**Provided information:**
--------------------------------

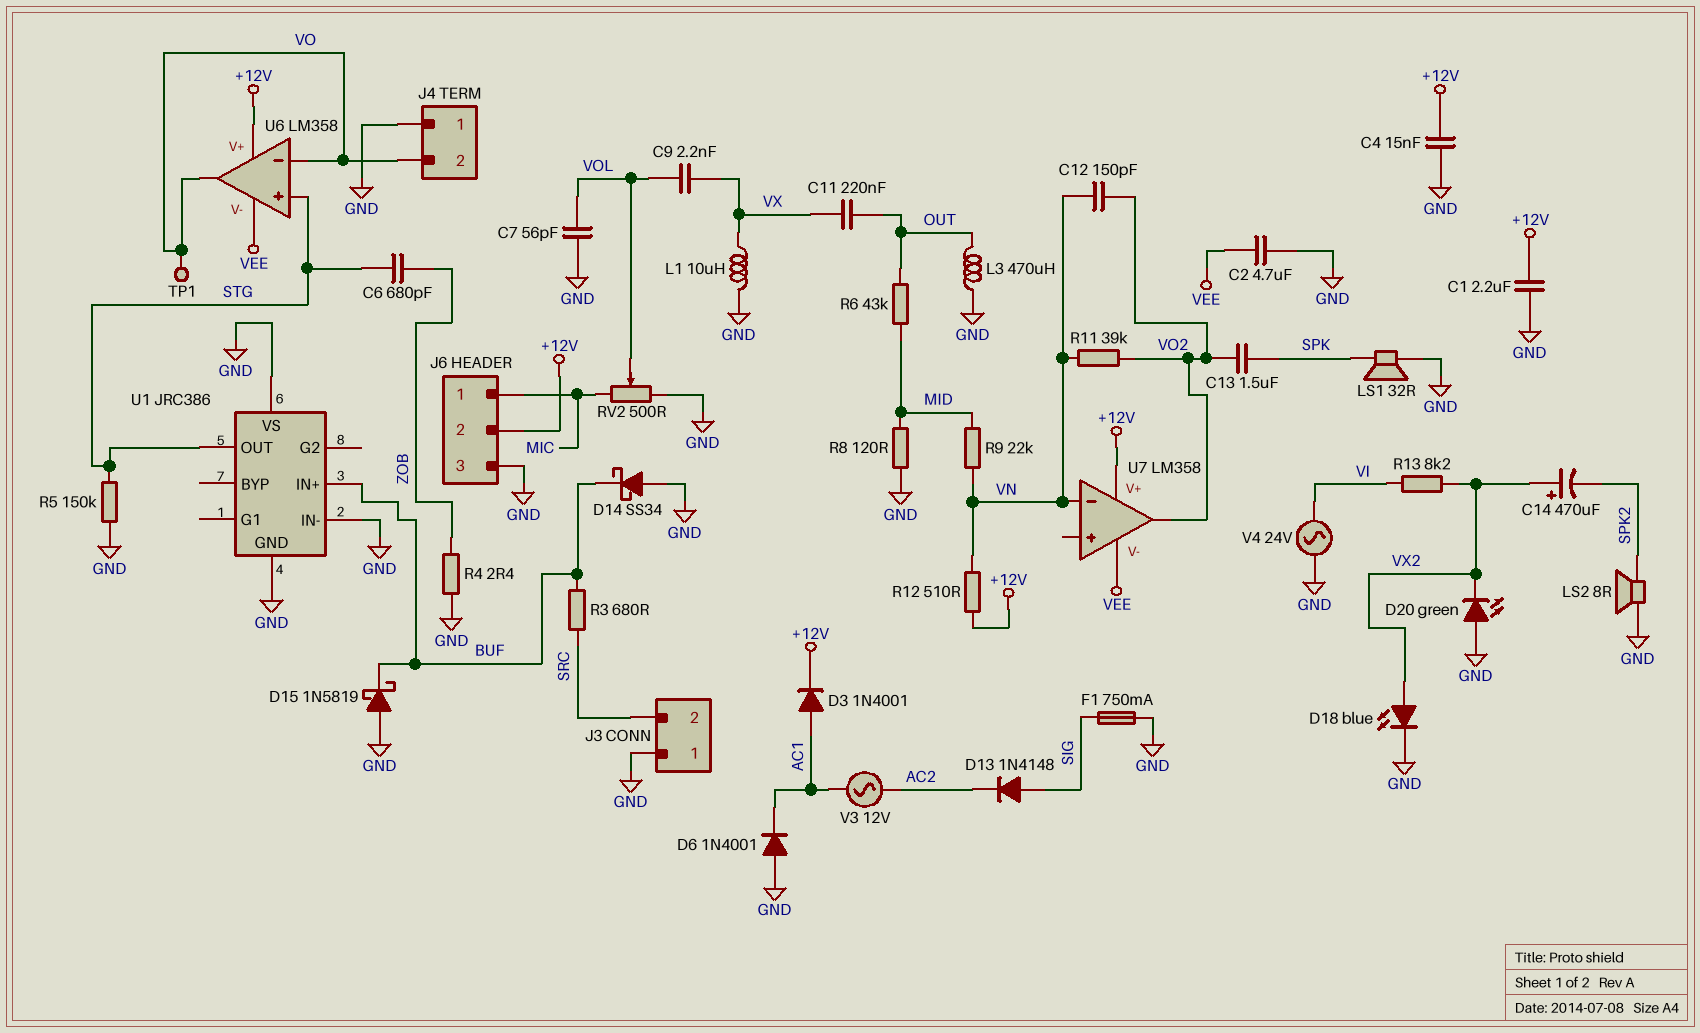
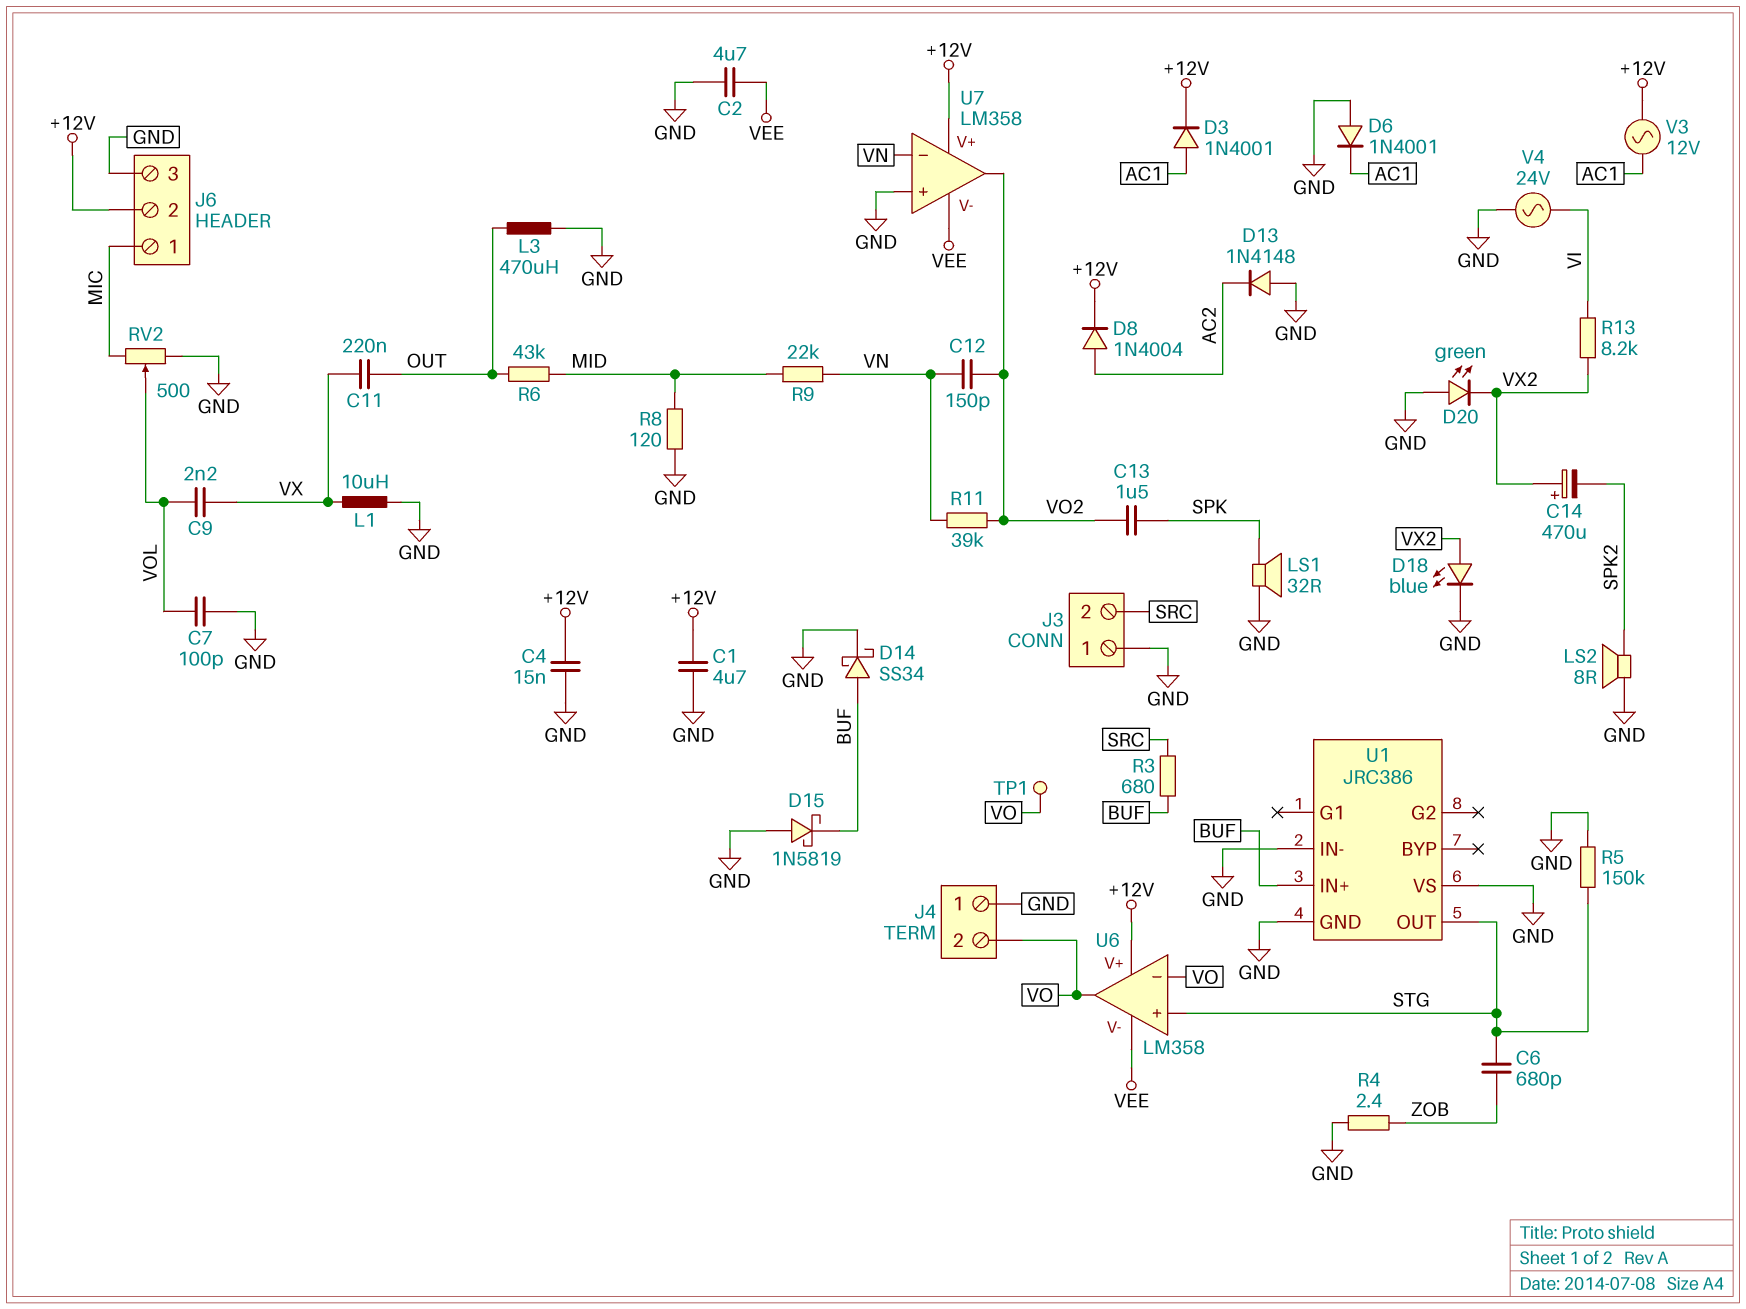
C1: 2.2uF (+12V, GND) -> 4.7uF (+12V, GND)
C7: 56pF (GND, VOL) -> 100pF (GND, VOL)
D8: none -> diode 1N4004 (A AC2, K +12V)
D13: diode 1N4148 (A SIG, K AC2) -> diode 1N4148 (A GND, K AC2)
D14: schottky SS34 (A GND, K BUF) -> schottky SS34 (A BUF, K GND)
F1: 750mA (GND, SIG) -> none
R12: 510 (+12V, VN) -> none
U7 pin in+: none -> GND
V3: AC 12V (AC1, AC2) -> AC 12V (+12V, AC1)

--------------------------------

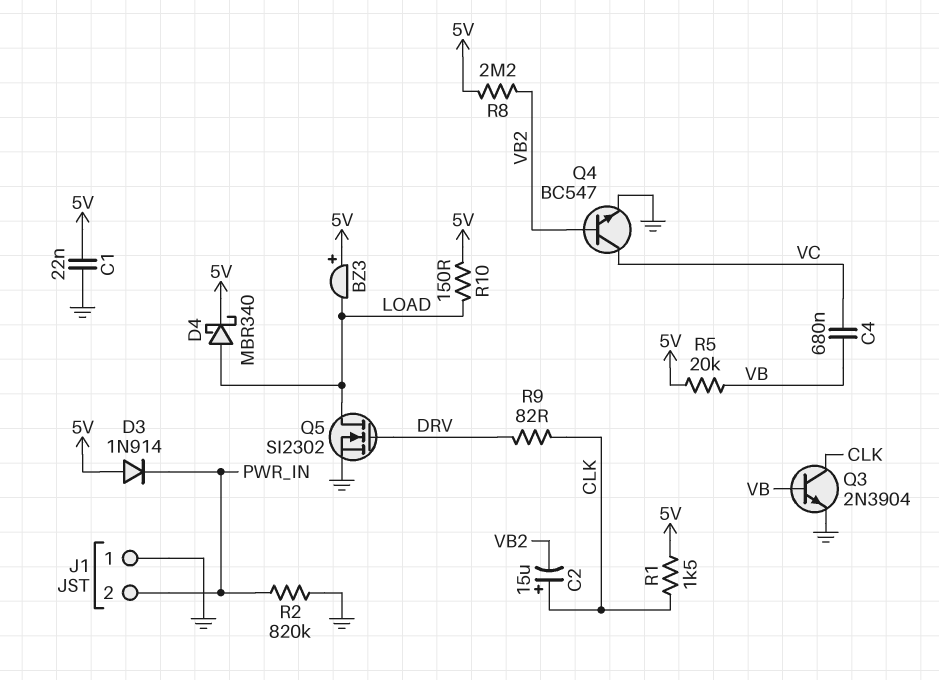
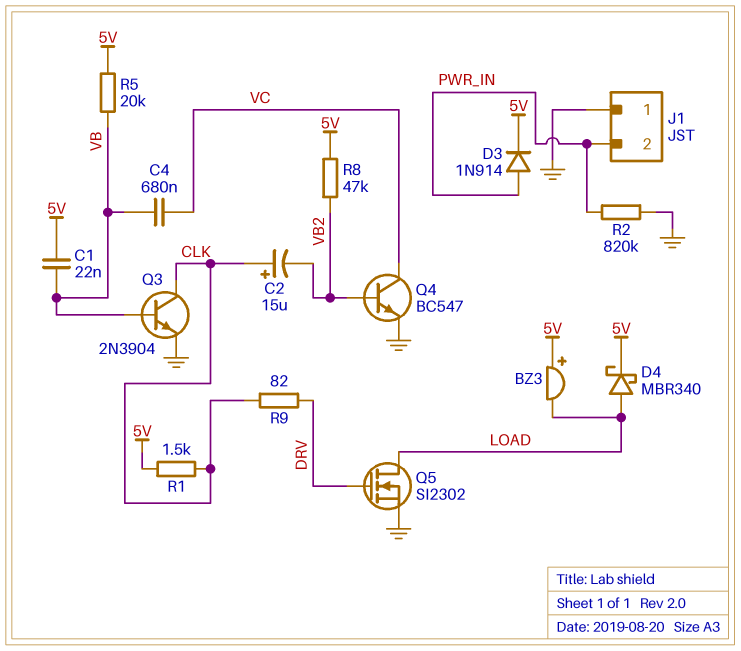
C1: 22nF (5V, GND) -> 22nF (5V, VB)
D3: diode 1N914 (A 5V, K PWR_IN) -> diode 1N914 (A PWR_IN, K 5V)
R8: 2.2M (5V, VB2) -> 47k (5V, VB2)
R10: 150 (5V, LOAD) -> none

--------------------------------

**Your task:** Scan the records above for the string "diode", then copy each line where it turns up.

**Solution for this problem:**
D8: none -> diode 1N4004 (A AC2, K +12V)
D13: diode 1N4148 (A SIG, K AC2) -> diode 1N4148 (A GND, K AC2)
D3: diode 1N914 (A 5V, K PWR_IN) -> diode 1N914 (A PWR_IN, K 5V)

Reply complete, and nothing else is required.